What you have to do
Every line in the listing below from the one with "green round brick" through the one with "green slope G2:H3 level 2 top G" is to be reproduced exactly, both ends included; leave out the rest.

Material provided
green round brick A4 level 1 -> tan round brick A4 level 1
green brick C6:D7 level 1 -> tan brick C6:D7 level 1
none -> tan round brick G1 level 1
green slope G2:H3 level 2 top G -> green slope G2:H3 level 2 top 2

==

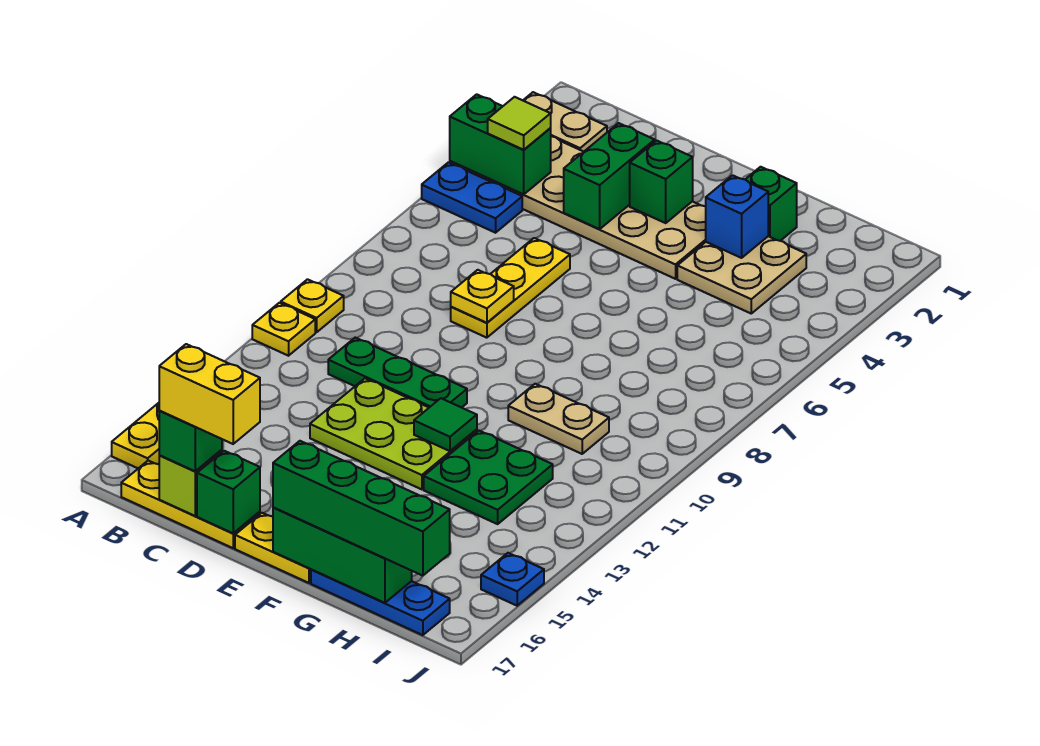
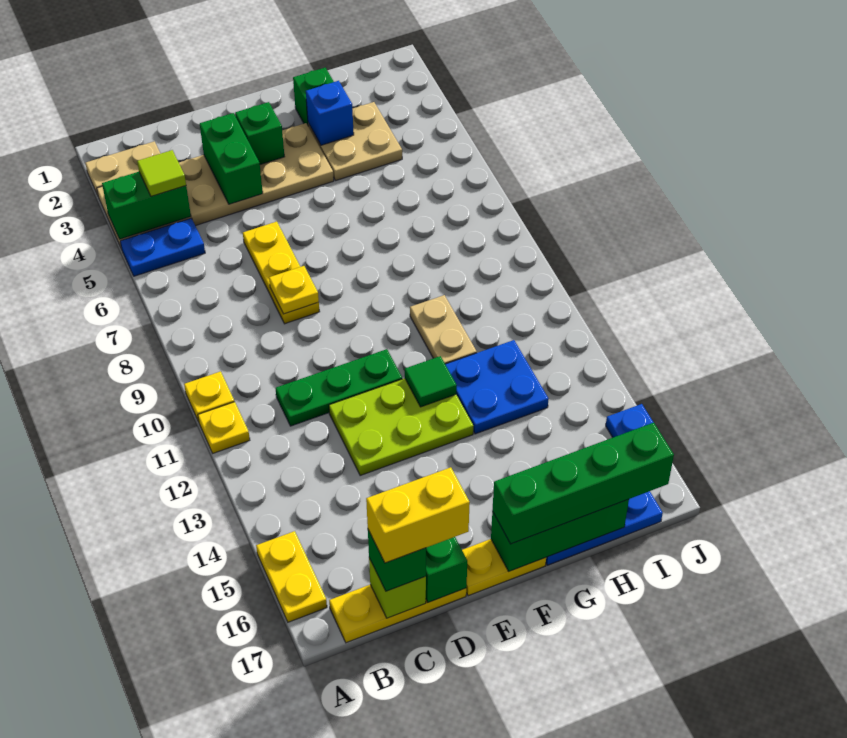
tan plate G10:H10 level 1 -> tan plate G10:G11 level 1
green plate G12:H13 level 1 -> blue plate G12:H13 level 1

Answer for the task
green round brick A4 level 1 -> tan round brick A4 level 1
green brick C6:D7 level 1 -> tan brick C6:D7 level 1
none -> tan round brick G1 level 1
green slope G2:H3 level 2 top G -> green slope G2:H3 level 2 top 2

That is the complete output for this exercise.